== THE RECORDS

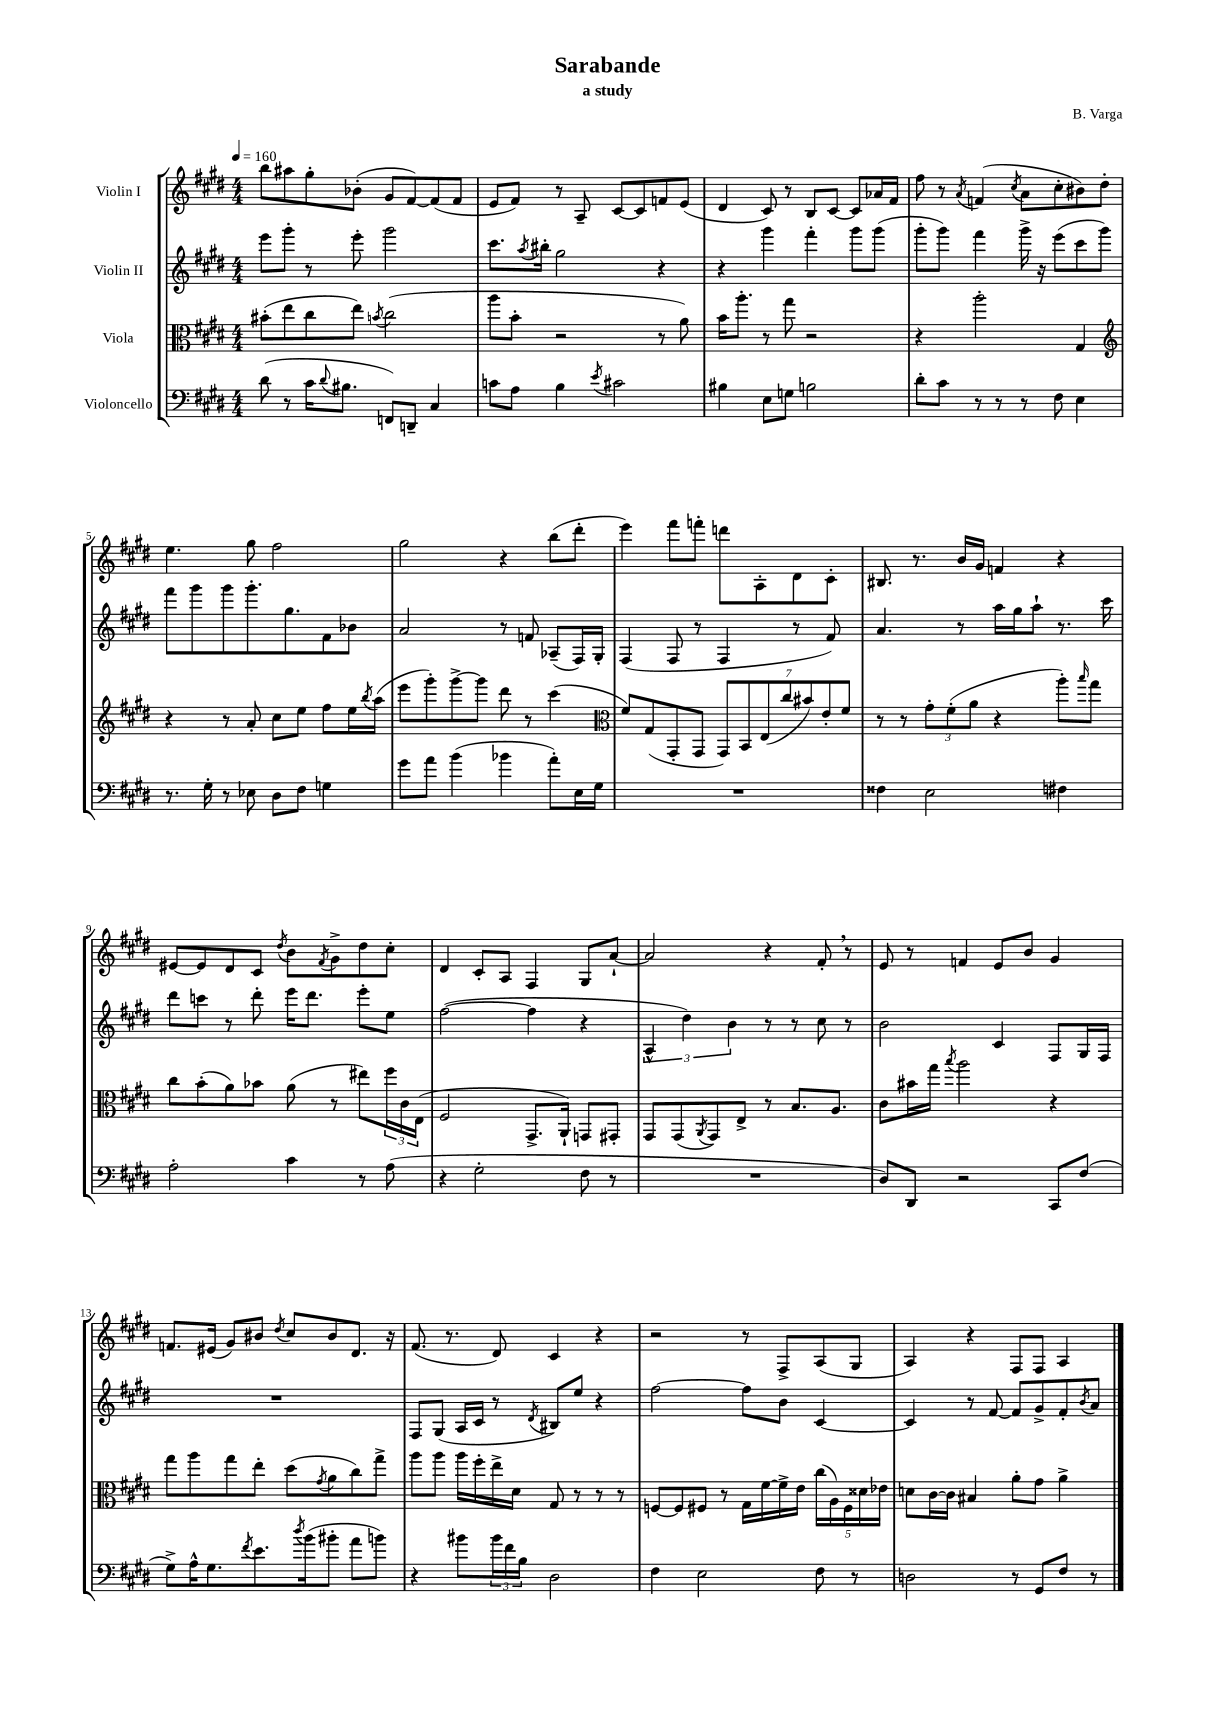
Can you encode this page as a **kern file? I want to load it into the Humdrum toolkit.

**kern	**kern	**kern	**kern
*part4	*part3	*part2	*part1
*staff4	*staff3	*staff2	*staff1
*I"Violoncello	*I"Viola	*I"Violin II	*I"Violin I
*clefF4	*clefC3	*clefG2	*clefG2
*k[f#c#g#d#]	*k[f#c#g#d#]	*k[f#c#g#d#]	*k[f#c#g#d#]
*M4/4	*M4/4	*M4/4	*M4/4
*MM160	*MM160	*MM160	*MM160
=1	=1	=1	=1
(8d#\	(8b#X'\L	8eee\L	8bb\L
8r	8ee\	8ggg#'\J	8aa#X\
16c#\KL	8cc#\	8r	8gg#'\
8qqd#/	.	.	.
8.B#X\J	.	.	.
.	8ee\J)	8eee'\	(8b-X'\J
.	8qbn/	.	.
8FFn/L)	(2cc#\	2ggg#\	8g#/L
8DDn~/J	.	.	[8f#/)
4C#/	.	.	(8f#/]
.	.	.	8f#/J
=2	=2	=2	=2
8cn\L	8aa\L	8.ccc#\L	8e/L
8A\J	8b'\J	.	8f#/J)
.	.	8qaa/	.
.	.	16bb#X'\Jk	.
4B\	2r	2gg#\	8r
.	.	.	8A~/
8qe/	.	.	.
2c#X\	.	.	[8c#/L
.	.	.	8c#/]
.	8r	4r	8fn/
.	8a\)	.	(8e/J
=3	=3	=3	=3
4B#X\	16b\KL	4r	4d#/
.	8.aa'\J	.	.
8E\L	8r	4ggg#\	8c#/)
8Gn\J	8gg#\	.	8r
2Bn\	2r	4fff#'\	8B/L
.	.	.	[8c#/J
.	.	8ggg#\L	8c#/L]
.	.	(8ggg#\J	16a-X/L
.	.	.	16f#/JJ
=4	=4	=4	=4
8d#'\L	4r	8ggg#'\L	8ff#\
8c#\J	.	8ggg#\J)	8r
.	.	.	8qa/
8r	2aa'\	4fff#\	(4fn/
8r	.	.	.
.	.	.	8qcc#/
8r	.	16ggg#^\	8a\L
.	.	16r	.
8F#\	.	(8eee\L	8cc#'\
4E\	4G#/	8ccc#\	8b#X\)
.	.	8ggg#\J)	8dd#'\J
!!LO:LB:g=z
=5	=5	=5	=5
*	*clefG2	*	*
8.r	4r	8fff#\L	4.ee\
.	.	8ggg#\	.
16G#'\	.	.	.
8r	8r	8ggg#\	.
8E-X\	8a'/	8.ggg#'\	8gg#\
8D#\L	8cc#\L	.	2ff#\
.	.	8.gg#\	.
8F#\J	8ee\J	.	.
4Gn\	8ff#\L	8f#\	.
.	16ee\L	8b-X\J	.
.	8qbb/	.	.
.	(16aa\JJ	.	.
=6	=6	=6	=6
8g#\L	8eee\L	2a/	2gg#\
8a\J	8ggg#'\)	.	.
(4b\	[8ggg#^\	.	.
.	8ggg#\J]	.	.
4b-X\	8ddd#\	8r	4r
.	8r	8fn/	.
8a'\L)	(4ccc#\	(8A-X~/L	(8bb\L
16E\L	.	16F#/L)	8ddd#'\J
16G#\JJ	.	16G#'/JJ	.
=7	=7	=7	=7
*	*clefC3	*	*
1r	8f#/L)	(4F#/	4eee\)
.	(8G#/	.	.
.	8GG#'/	8F#/	8fff#\L
.	8GG#/J	8r	8fffn'\J
.	14GG#/L)	4F#/	8dddn\L
.	14BB/	.	.
.	.	.	8A'\
.	(14E/	.	.
.	14cc#/	.	.
.	.	8r	8d#\
.	14b#X/)	.	.
.	14e'/	.	.
.	.	8f#/)	8c#'\J
.	14f#/J	.	.
=8	=8	=8	=8
4F##X\	8r	4.a/	8.B#X/
.	8r	.	.
.	.	.	8.r
2E\	12g#'\L	.	.
.	(12f#'\	.	.
.	.	8r	16b/LL
.	12a\J	.	.
.	.	.	16g#/JJ
.	4r	16aa\LL	4fn/
.	.	16gg#\J	.
.	.	8aa`\J	.
4F#X\	8aa'\L)	8.r	4r
.	16qqbb/	.	.
.	8gg#\J	.	.
.	.	16ccc#\	.
!!LO:LB:g=z
=9	=9	=9	=9
2A'\	8cc#\L	8ddd#\L	[8e#X/L
.	(8b'\	8cccn\J	8e#/]
.	8a\)	8r	8d#/
.	8b-X\J	8ddd#'\	8c#/J
.	.	.	8qdd#/
4c#\	(8a\	16eee\KL	8b\L
.	.	8.ddd#\J	.
.	.	.	8qf#/
.	8r	.	8g#^\
8r	8ee#X\L)	8eee'\L	8dd#\
(8A\	24ff#\L	8ee\J	8cc#'\J
.	24c#\	.	.
.	(24E\JJ	.	.
=10	=10	=10	=10
4r	2F#/	([2ff#\	4d#/
2G#'\	.	.	8c#'/L
.	.	.	8A/J
.	8.GG#^/L	4ff#\]	4F#/
.	16AA`/Jk)	.	.
8F#\	8GGn/L	4r	8G#/L
8r	8GG#X'/J	.	[8a`/J
=11	=11	=11	=11
1r	8GG#/L	6A^^/	2a/]
.	(8GG#/	.	.
.	.	6dd#\)	.
.	8qAA/	.	.
.	8GG#/)	.	.
.	.	6b\	.
.	8E^/J	.	.
.	8r	8r	4r
.	8.B/L	8r	.
.	.	8cc#\	8f#',/
.	8.A/J	.	.
.	.	8r	8r
=12	=12	=12	=12
8D#/L)	8c#\L	2b\	8e/
8DD#/J	16b#X\L	.	8r
.	16gg#\JJ	.	.
.	8qbb/	.	.
2r	2aa\	.	4fn/
.	.	4c#/	8e/L
.	.	.	8b/J
8CC#/L	4r	8F#/L	4g#/
(8F#/J	.	16G#/L	.
.	.	16F#/JJ	.
!!LO:LB:g=z
=13	=13	=13	=13
8G#^\L)	8gg#\L	1r	8.fn/L
16A^^\K	8aa\	.	.
8.G#\	.	.	(16e#X/Jk
.	8gg#\	.	8g#/L)
8qf#/	.	.	.
8.e\	8ee'\J	.	8b#X/J
.	.	.	8qdd#/
.	(8dd#\L	.	8cc#/L
8qdd#/	.	.	.
(16b\k	.	.	.
.	8qg#/	.	.
8b#X'\J	8a\	.	8b#/
8a\L	8cc#\)	.	8.d#/J
8bn\J)	8gg#^\J	.	.
.	.	.	16r
=14	=14	=14	=14
4r	8aa\L	8F#/L	(8.f#/
.	8aa\J	(8G#/J	.
.	.	.	8.r
8b#X\L	16aa\LL	16A/LL	.
.	16ff#'\	16c#/JJ	.
24b#\L	16ee^\	8r	8d#/)
24f#\	.	.	.
.	16d#\JJ	.	.
24B\JJ	.	.	.
.	.	8qd#/	.
2D#\	8G#/	8B#X/L)	4c#/
.	8r	8ee/J	.
.	8r	4r	4r
.	8r	.	.
=15	=15	=15	=15
4F#\	[8Fn/L	[2ff#\	2r
.	8F/]	.	.
2E\	8F#X/J	.	.
.	8r	.	.
.	16G#\LL	8ff#\L]	8r
.	[16f#\	.	.
.	16f#^\]	8b\J	8F#^/L
.	16e\JJ	.	.
8F#\	(20cc#\LL	[4c#/	(8A/
.	20A\)	.	.
.	20F#\	.	.
8r	.	.	8G#/J
.	20d##X\	.	.
.	20e-X\JJ	.	.
=16	=16	=16	=16
2Dn\	8dn\L	4c#/]	4A/)
.	[16c#\L	.	.
.	16c#\JJ]	.	.
.	4B#X/	8r	4r
.	.	[8f#/	.
8r	8a'\L	8f#/L]	8F#/L
8GG#/L	8g#\J	8g#^/	8F#/J
8F#/J	4a^\	8f#'/	4A/
.	.	8qb/	.
8r	.	8a/J	.
==	==	==	==
*-	*-	*-	*-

====

- EXERCISE OBJECTIVE:
Find each line in the material that contains the string "kern", and copy those lines out in full.

- TASK SOLUTION:
Can you encode this page as a **kern file? I want to load it into the Humdrum toolkit.
**kern	**kern	**kern	**kern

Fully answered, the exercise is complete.